AIM: Reproduce the data from its beginning up to and including the line containing "Find the location of a particular element. Image". Omit the pictures from your answer.

RECORDS PROVIDED:
— BEGIN —

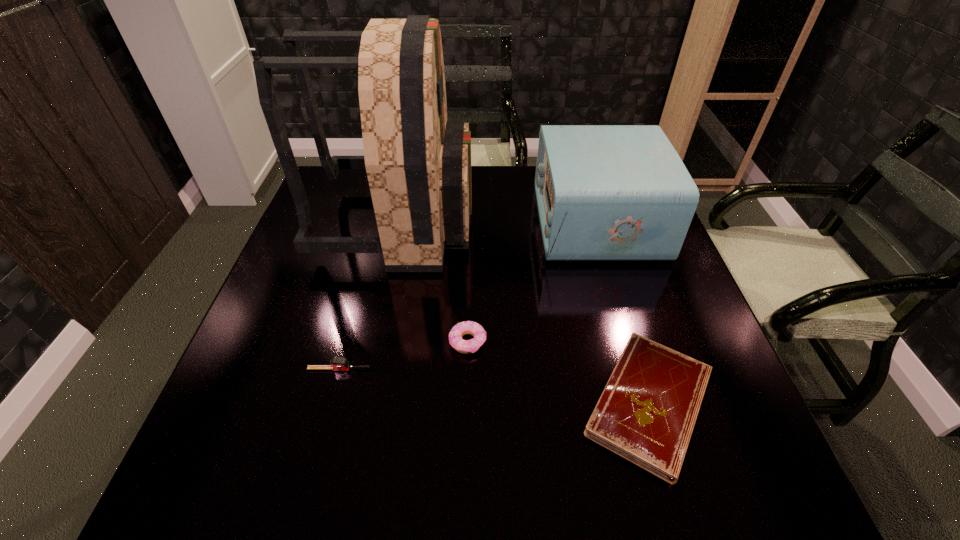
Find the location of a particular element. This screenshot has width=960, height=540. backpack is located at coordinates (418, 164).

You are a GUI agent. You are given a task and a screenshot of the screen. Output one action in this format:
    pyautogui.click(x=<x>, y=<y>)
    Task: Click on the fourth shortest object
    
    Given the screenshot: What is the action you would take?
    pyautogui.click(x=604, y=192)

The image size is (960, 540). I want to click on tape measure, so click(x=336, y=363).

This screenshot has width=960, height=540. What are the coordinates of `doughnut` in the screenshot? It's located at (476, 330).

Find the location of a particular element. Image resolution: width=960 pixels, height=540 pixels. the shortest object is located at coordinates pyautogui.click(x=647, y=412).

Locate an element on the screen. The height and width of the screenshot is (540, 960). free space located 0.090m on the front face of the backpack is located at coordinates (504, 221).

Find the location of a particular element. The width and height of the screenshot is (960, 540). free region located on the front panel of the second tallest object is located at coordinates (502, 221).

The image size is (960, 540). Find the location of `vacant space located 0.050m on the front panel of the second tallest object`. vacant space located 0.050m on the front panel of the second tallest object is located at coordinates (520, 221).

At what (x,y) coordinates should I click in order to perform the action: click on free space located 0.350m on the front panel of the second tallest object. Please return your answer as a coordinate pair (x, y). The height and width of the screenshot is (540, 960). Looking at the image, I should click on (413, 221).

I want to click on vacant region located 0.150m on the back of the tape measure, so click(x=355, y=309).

— END —

WRITTEN SOLUTION:
Find the location of a particular element. This screenshot has width=960, height=540. backpack is located at coordinates (418, 164).

You are a GUI agent. You are given a task and a screenshot of the screen. Output one action in this format:
    pyautogui.click(x=<x>, y=<y>)
    Task: Click on the fourth shortest object
    
    Given the screenshot: What is the action you would take?
    pyautogui.click(x=604, y=192)

The image size is (960, 540). I want to click on tape measure, so click(x=336, y=363).

This screenshot has width=960, height=540. What are the coordinates of `doughnut` in the screenshot? It's located at (476, 330).

Find the location of a particular element. Image resolution: width=960 pixels, height=540 pixels. the shortest object is located at coordinates pyautogui.click(x=647, y=412).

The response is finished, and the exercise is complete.